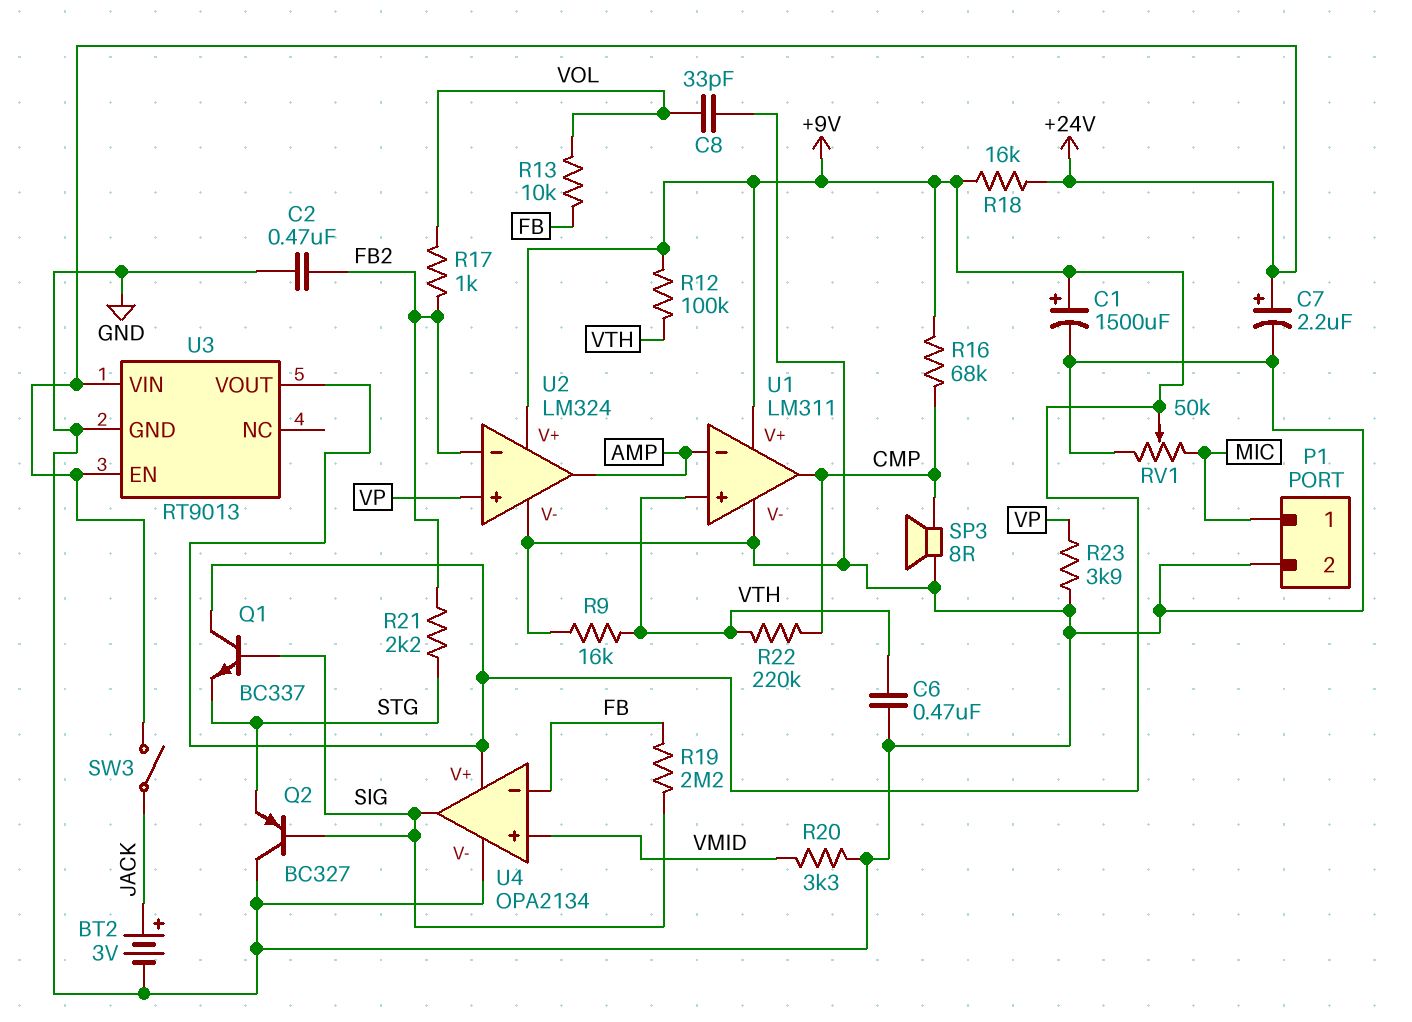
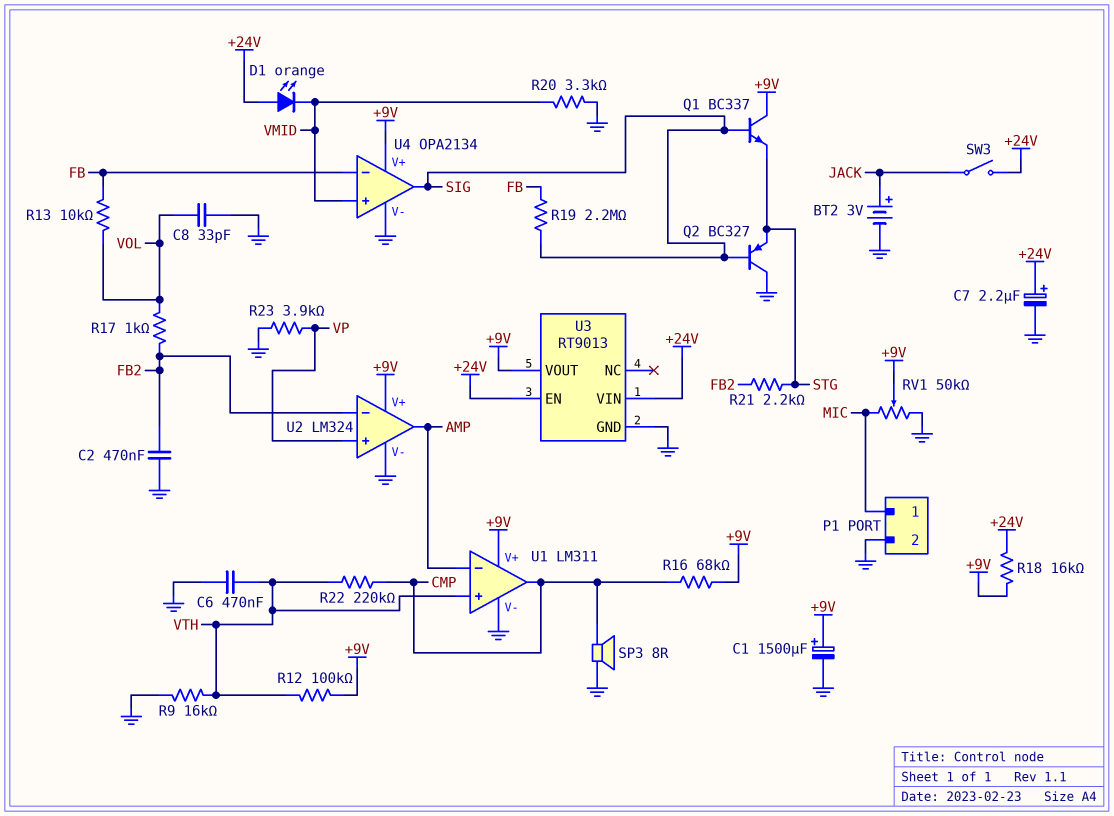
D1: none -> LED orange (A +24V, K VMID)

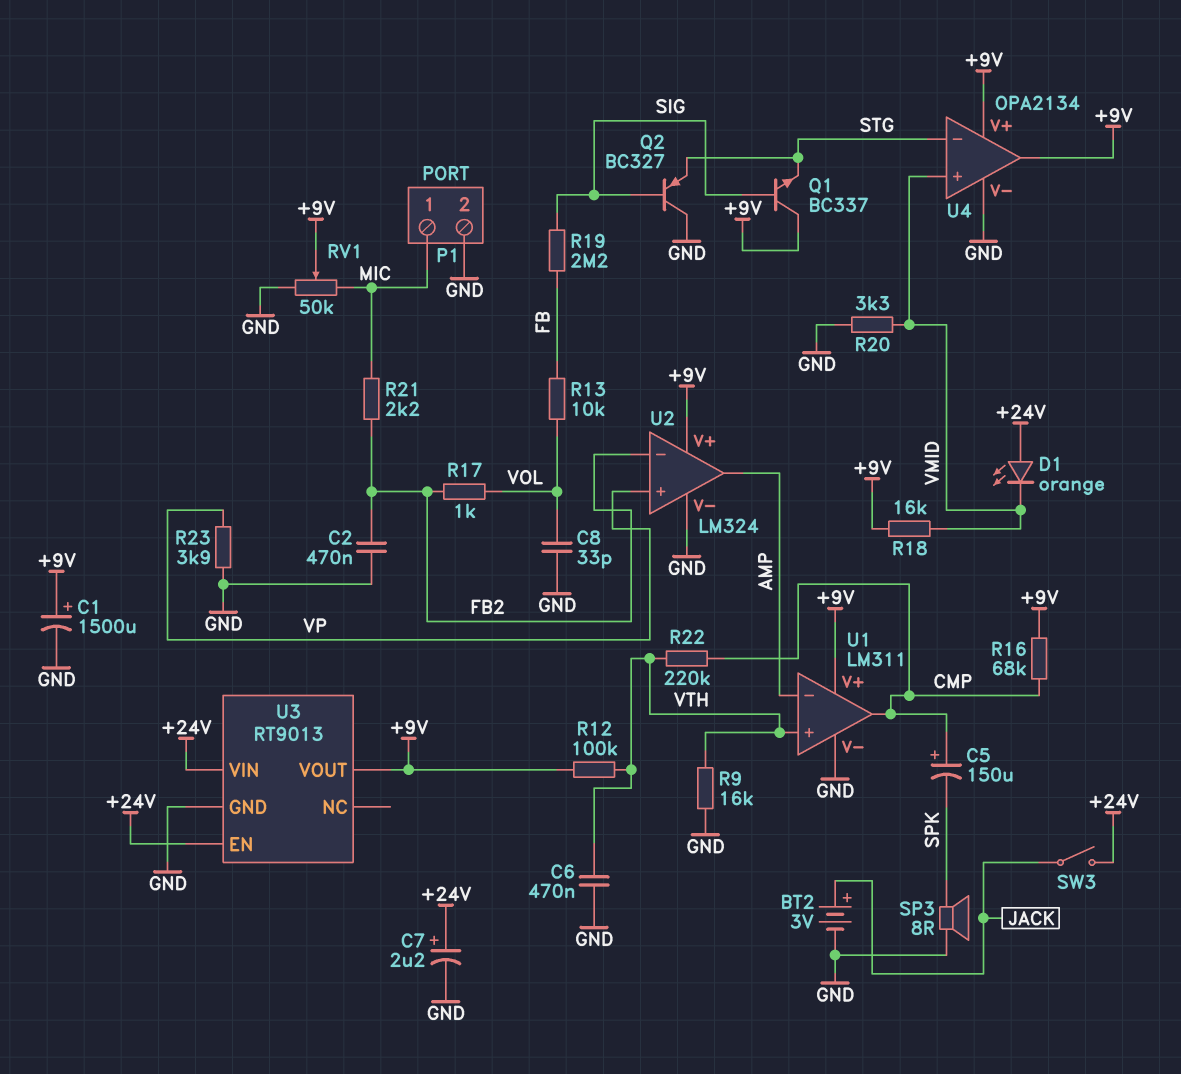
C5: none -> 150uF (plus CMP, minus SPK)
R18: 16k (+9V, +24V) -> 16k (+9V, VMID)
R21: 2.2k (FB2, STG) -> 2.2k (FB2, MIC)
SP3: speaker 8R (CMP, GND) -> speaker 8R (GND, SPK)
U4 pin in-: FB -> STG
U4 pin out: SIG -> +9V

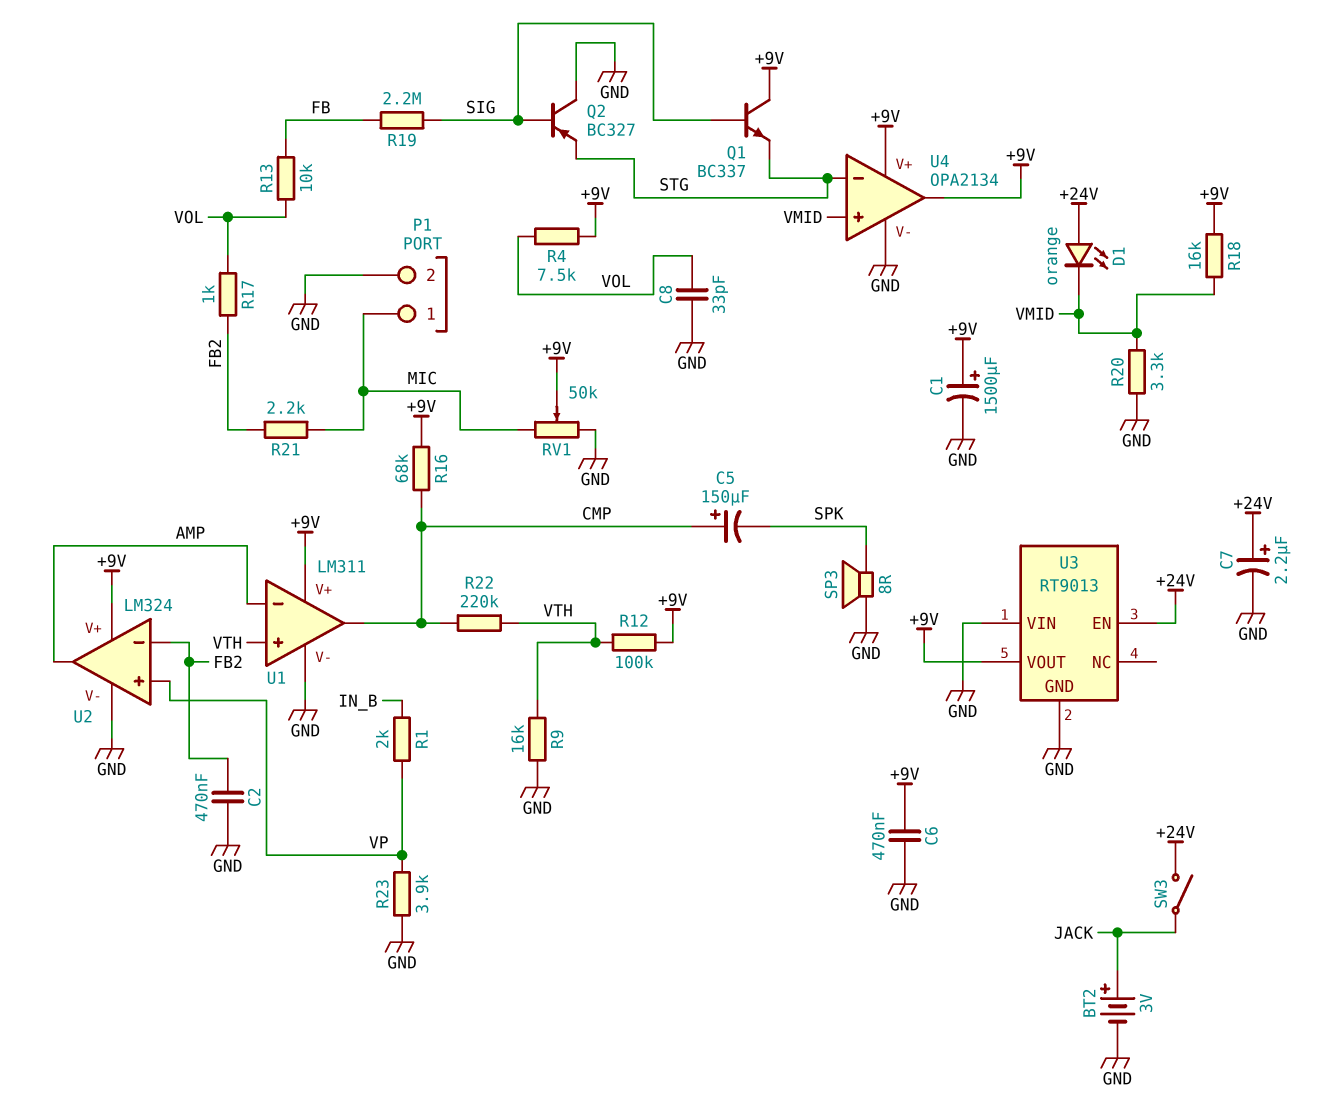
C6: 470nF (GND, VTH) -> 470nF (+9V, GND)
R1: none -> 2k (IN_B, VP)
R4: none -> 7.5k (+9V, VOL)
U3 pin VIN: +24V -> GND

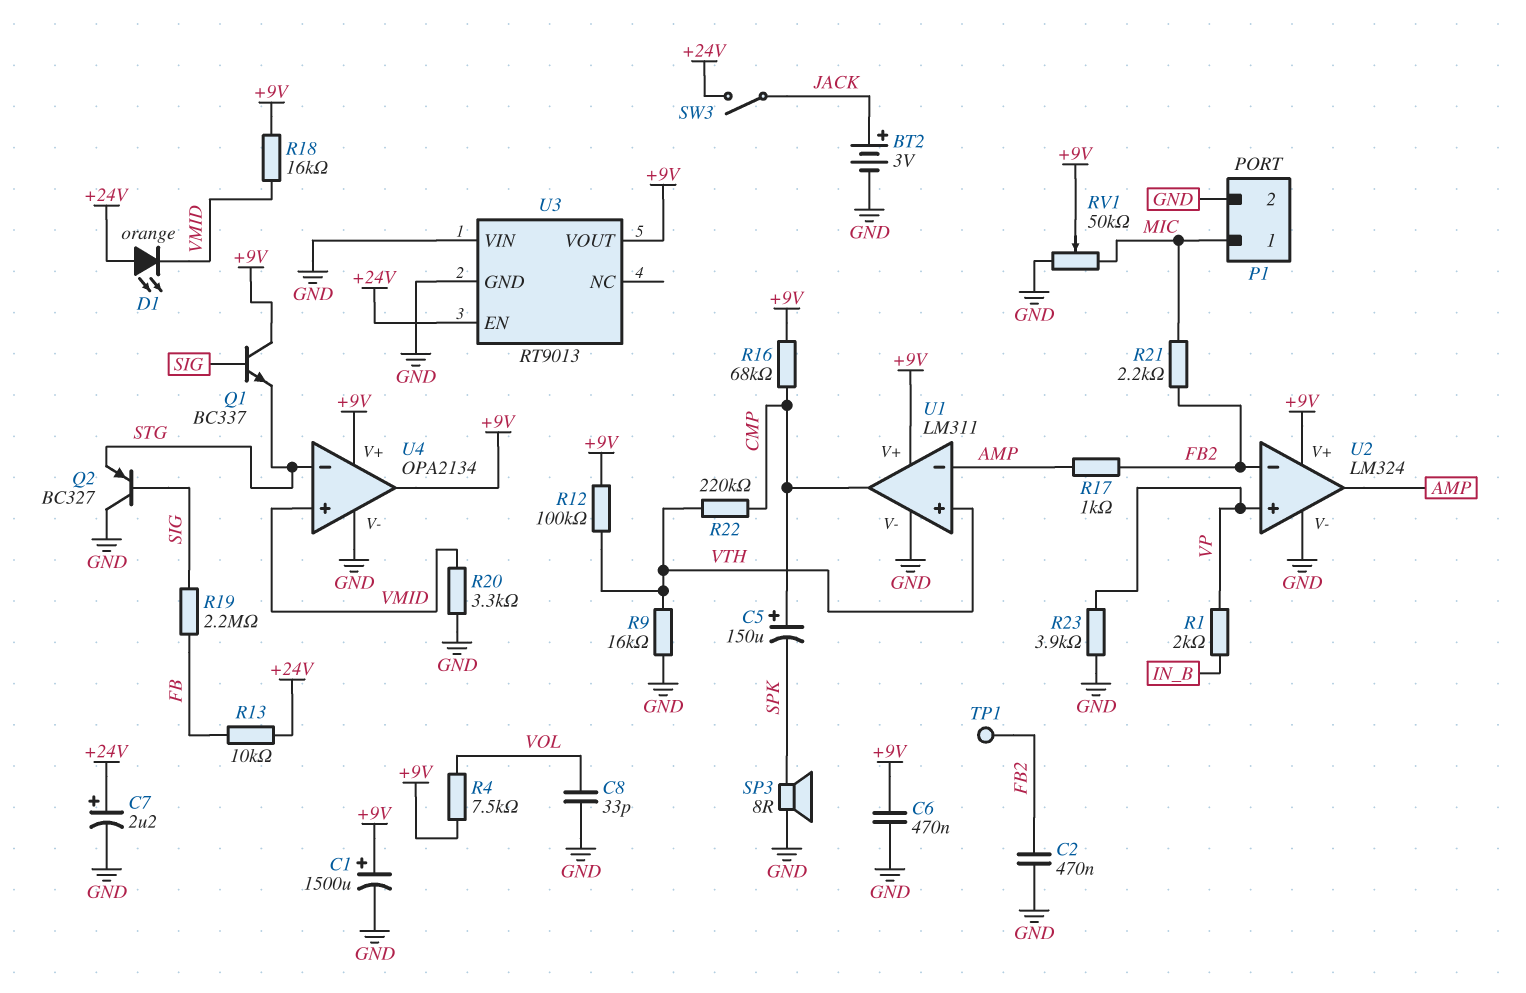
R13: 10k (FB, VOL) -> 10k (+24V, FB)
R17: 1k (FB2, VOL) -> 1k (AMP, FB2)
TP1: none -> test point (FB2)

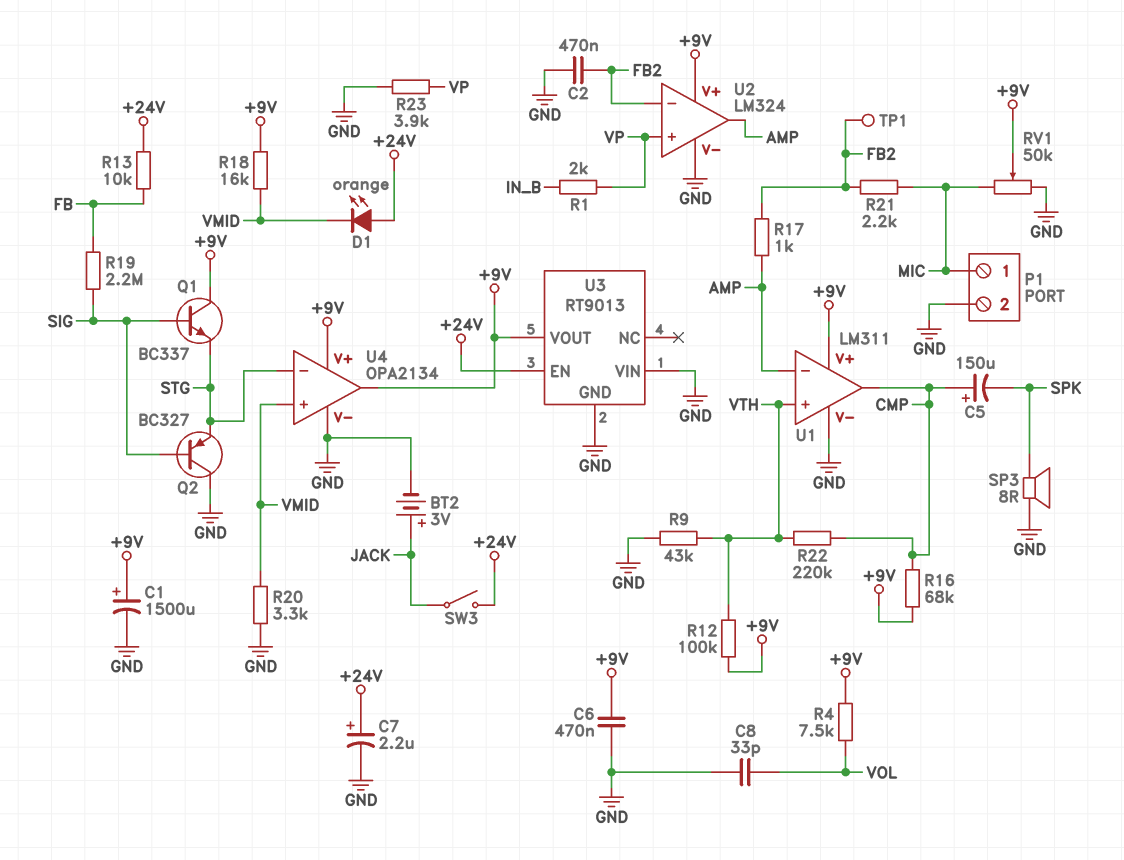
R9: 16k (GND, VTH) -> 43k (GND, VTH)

——————

§ DIRECTIONS FOR THIS TASK
Each line of the data above that contains the string "none" should be counted; give only the total.

§ RESPONSE TO THIS TASK
5